EXERCISE REQUIREMENTS – In the entries below, find the line with "change=gone; old=Donut [türkis];" and the line with "change=repainted; old=Becher [gelb];". Print those two and everything between them exactly, and nothing else.

RECORDS TO USE –

************

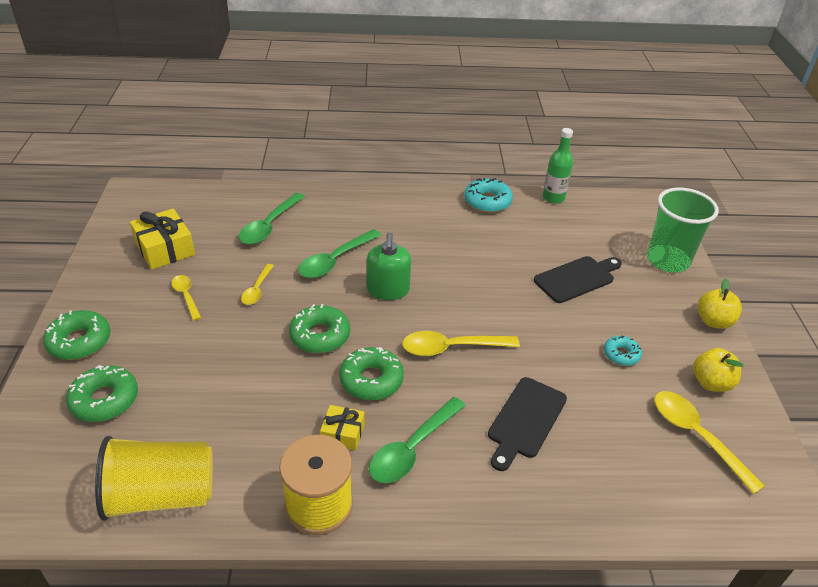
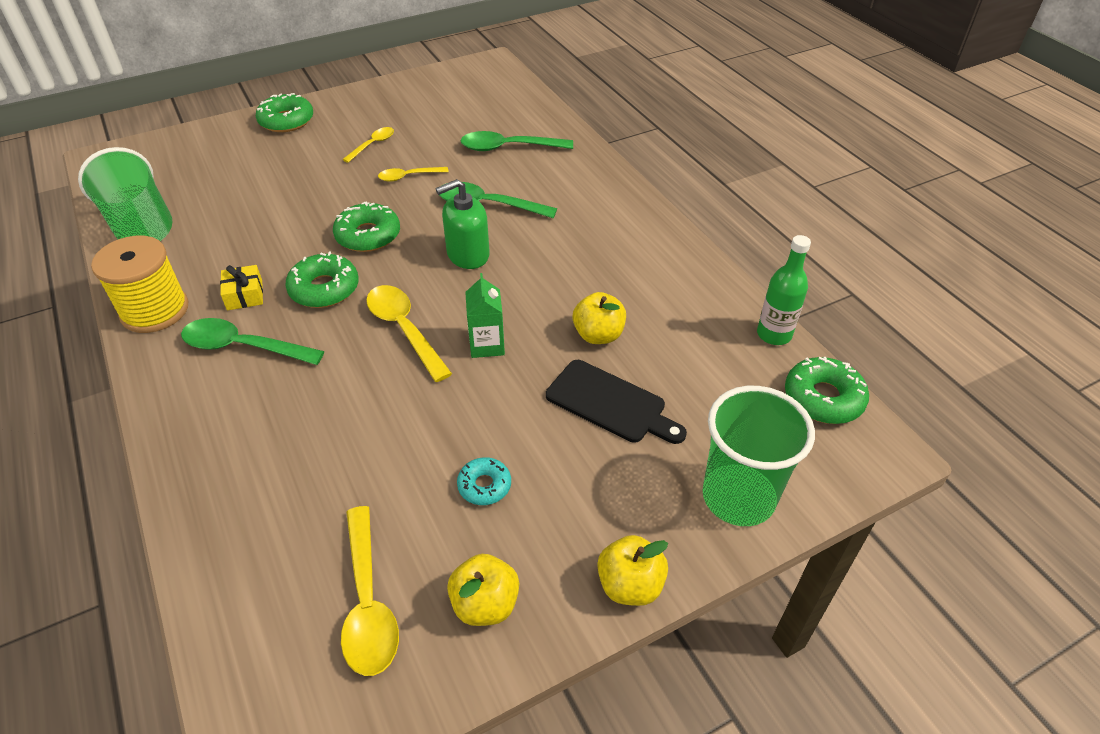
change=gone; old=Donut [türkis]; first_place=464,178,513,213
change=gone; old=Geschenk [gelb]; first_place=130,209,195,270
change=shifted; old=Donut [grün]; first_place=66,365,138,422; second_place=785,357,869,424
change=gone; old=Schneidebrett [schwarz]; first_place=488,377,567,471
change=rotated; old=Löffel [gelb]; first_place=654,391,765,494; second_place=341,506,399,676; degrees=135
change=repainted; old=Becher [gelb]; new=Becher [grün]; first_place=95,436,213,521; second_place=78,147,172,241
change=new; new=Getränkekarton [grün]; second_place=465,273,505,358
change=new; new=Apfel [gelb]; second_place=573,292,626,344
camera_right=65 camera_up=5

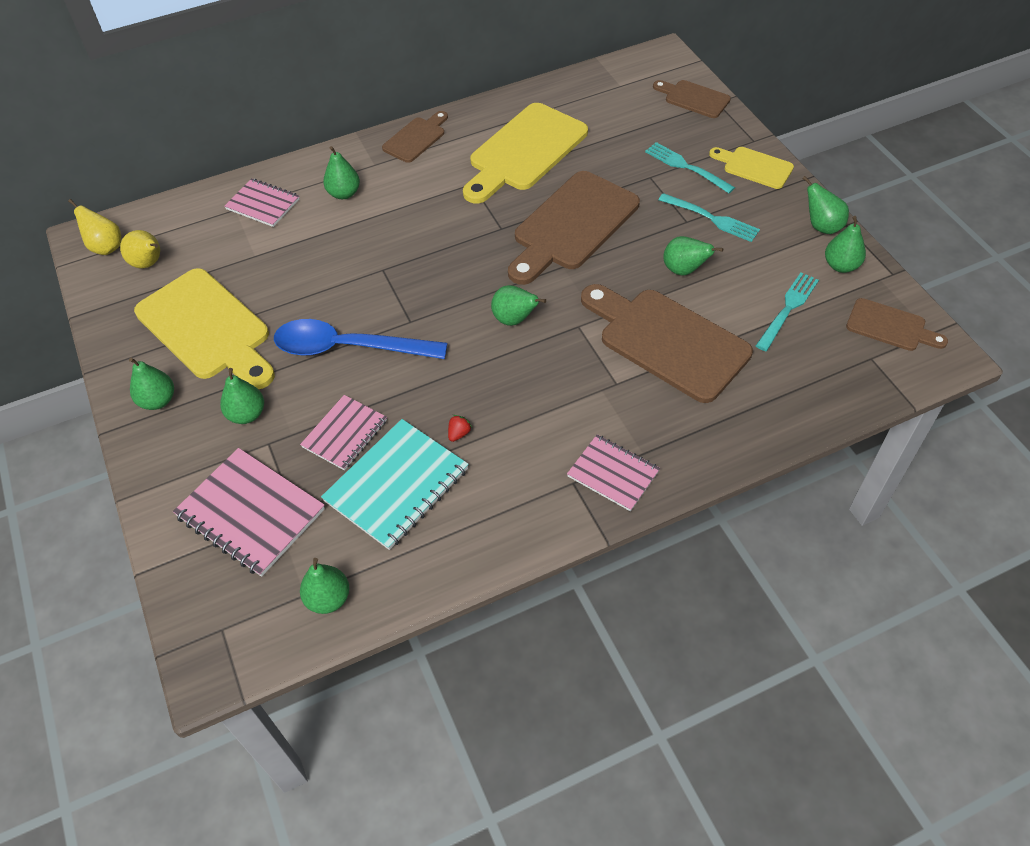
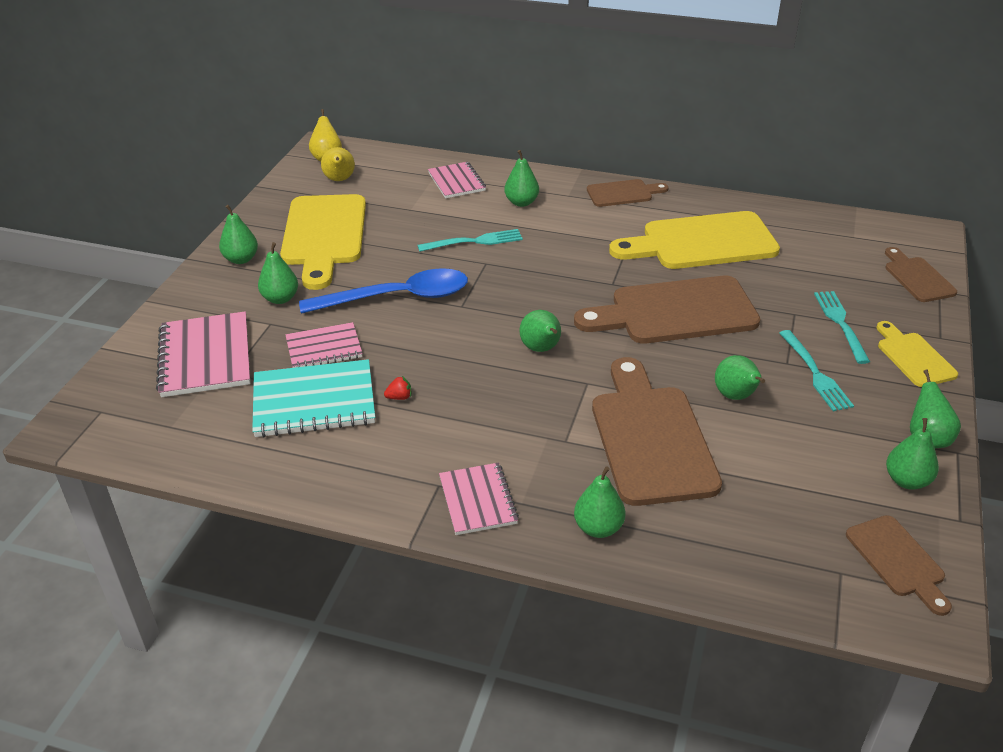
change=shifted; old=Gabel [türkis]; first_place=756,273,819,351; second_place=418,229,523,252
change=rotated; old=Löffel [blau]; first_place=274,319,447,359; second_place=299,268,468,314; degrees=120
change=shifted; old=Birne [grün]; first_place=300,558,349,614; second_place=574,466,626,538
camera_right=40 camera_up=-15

************

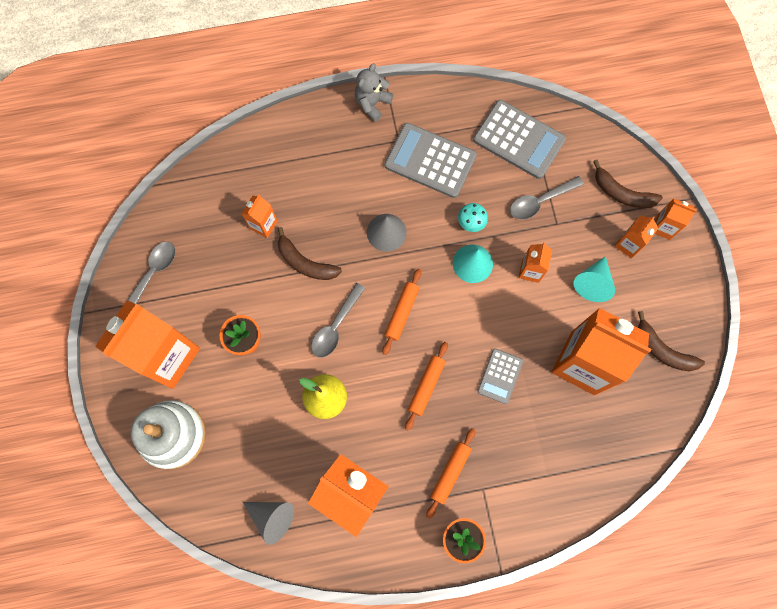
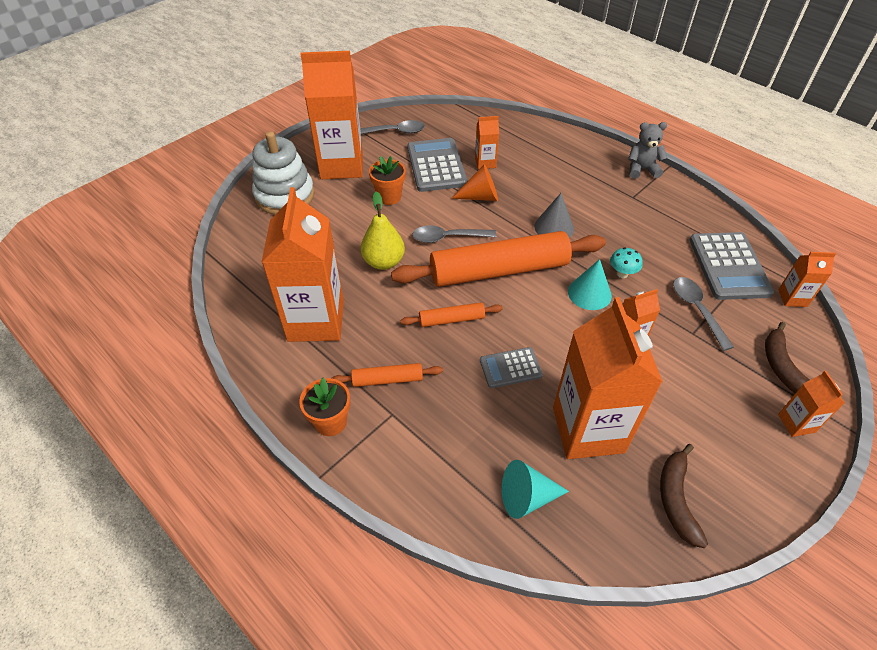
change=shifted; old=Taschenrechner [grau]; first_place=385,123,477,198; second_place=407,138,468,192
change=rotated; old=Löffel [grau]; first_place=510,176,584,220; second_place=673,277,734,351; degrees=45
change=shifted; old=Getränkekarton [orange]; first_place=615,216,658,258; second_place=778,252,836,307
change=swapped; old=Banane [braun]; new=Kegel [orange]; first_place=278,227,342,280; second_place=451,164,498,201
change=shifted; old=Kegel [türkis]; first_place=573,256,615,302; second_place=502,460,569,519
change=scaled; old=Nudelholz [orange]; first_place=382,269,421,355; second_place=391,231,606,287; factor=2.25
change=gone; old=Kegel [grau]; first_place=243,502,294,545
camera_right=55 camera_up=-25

************

OUTPUT –
change=gone; old=Donut [türkis]; first_place=464,178,513,213
change=gone; old=Geschenk [gelb]; first_place=130,209,195,270
change=shifted; old=Donut [grün]; first_place=66,365,138,422; second_place=785,357,869,424
change=gone; old=Schneidebrett [schwarz]; first_place=488,377,567,471
change=rotated; old=Löffel [gelb]; first_place=654,391,765,494; second_place=341,506,399,676; degrees=135
change=repainted; old=Becher [gelb]; new=Becher [grün]; first_place=95,436,213,521; second_place=78,147,172,241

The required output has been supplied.